#### RECORDS TO PROCESS
==========

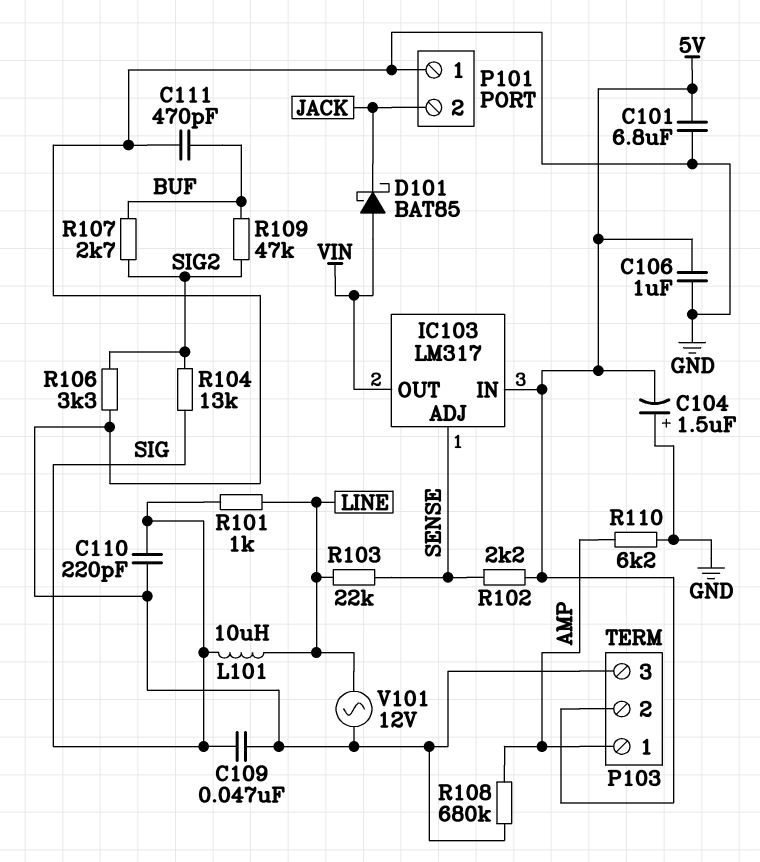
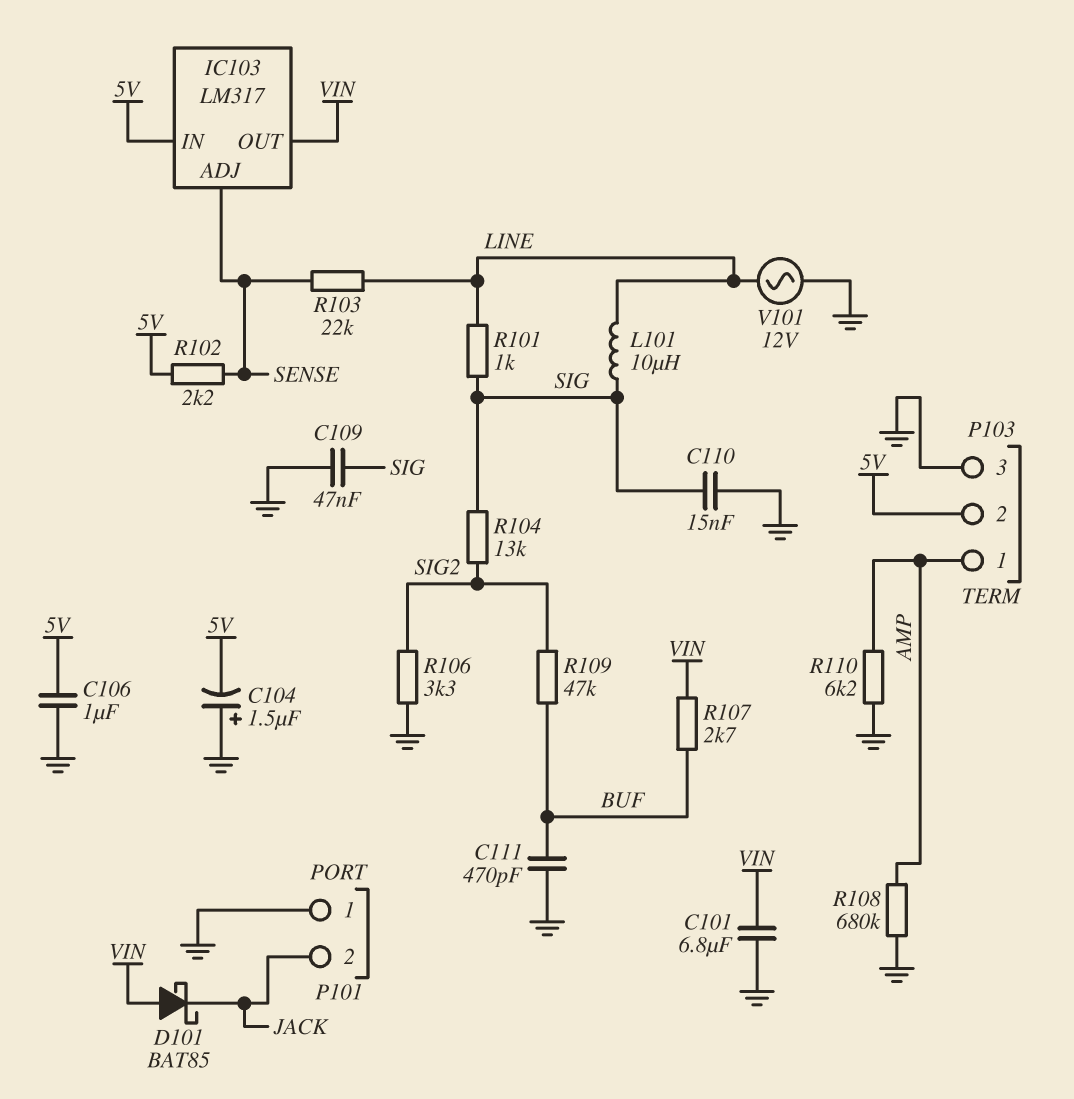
C101: 6.8uF (5V, GND) -> 6.8uF (GND, VIN)
C110: 220pF (GND, SIG) -> 15nF (GND, SIG)
R107: 2.7k (BUF, SIG2) -> 2.7k (BUF, VIN)

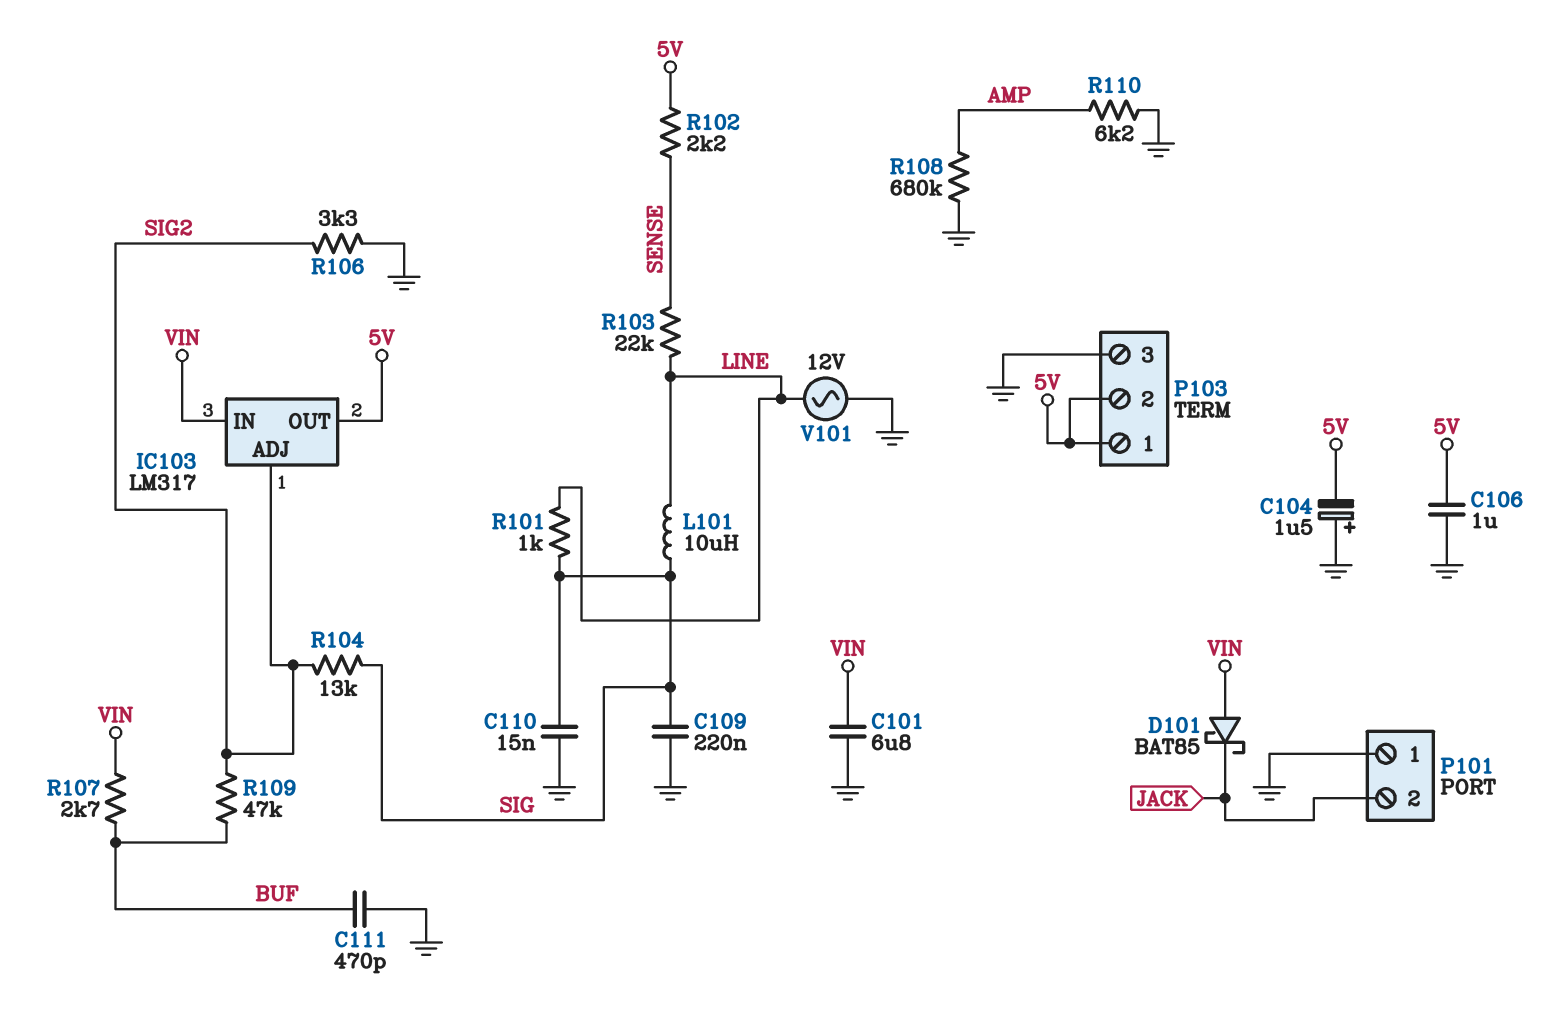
C109: 47nF (GND, SIG) -> 220nF (GND, SIG)
IC103 pin ADJ: SENSE -> SIG2
IC103 pin IN: 5V -> VIN
IC103 pin OUT: VIN -> 5V
P103 pin 1: AMP -> 5V

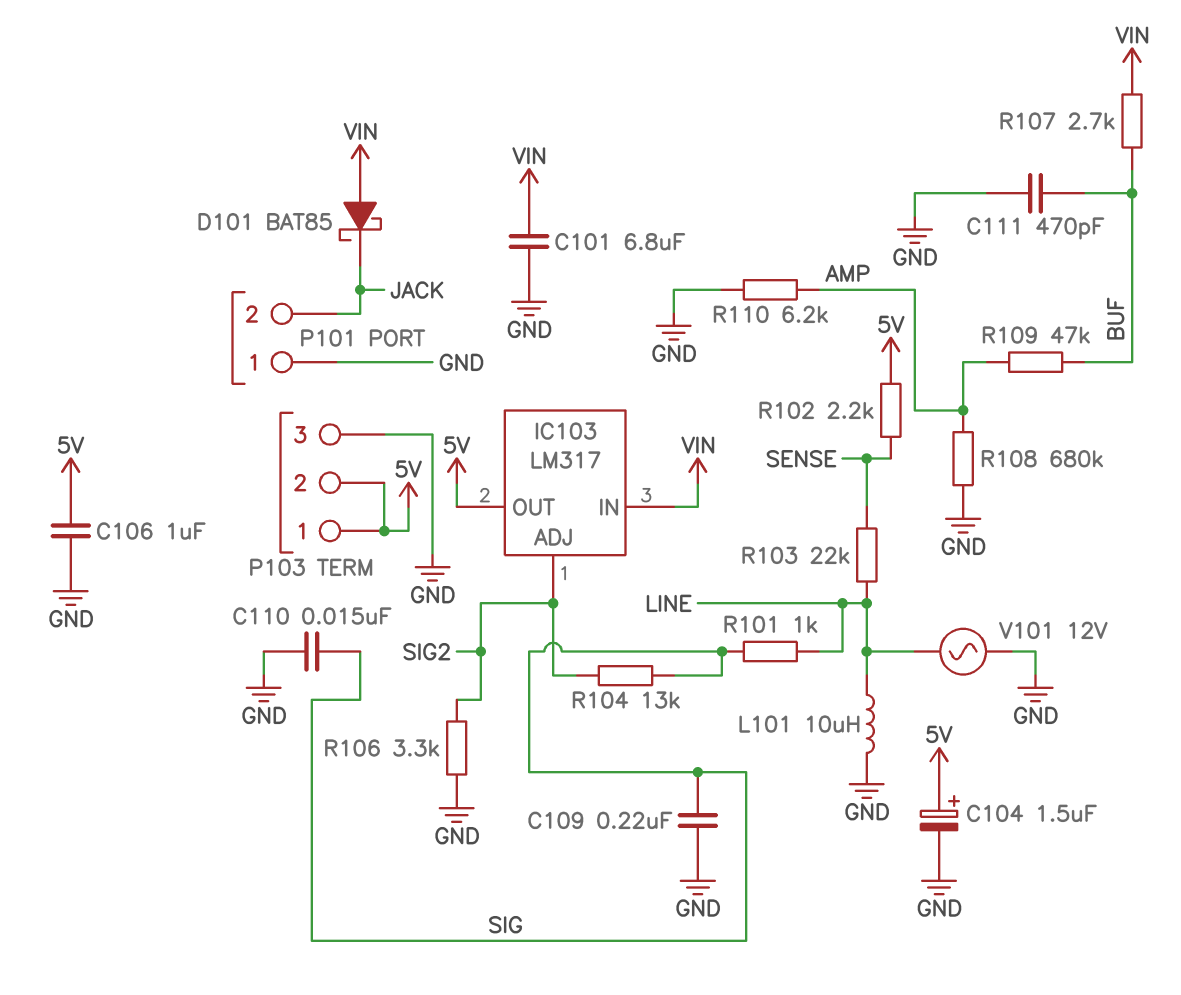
C104: 1.5uF (plus GND, minus 5V) -> 1.5uF (plus 5V, minus GND)
L101: 10uH (LINE, SIG) -> 10uH (GND, LINE)
R109: 47k (BUF, SIG2) -> 47k (AMP, BUF)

==========

#### WORK INSTRUCTIONS
Keep only the lines from the one containing "L101: 10uH (LINE, SIG) -> 10uH (GND, LINE)" through the final line of the records, and transcribe them exactly.

#### SOLUTION TO THE EXERCISE
L101: 10uH (LINE, SIG) -> 10uH (GND, LINE)
R109: 47k (BUF, SIG2) -> 47k (AMP, BUF)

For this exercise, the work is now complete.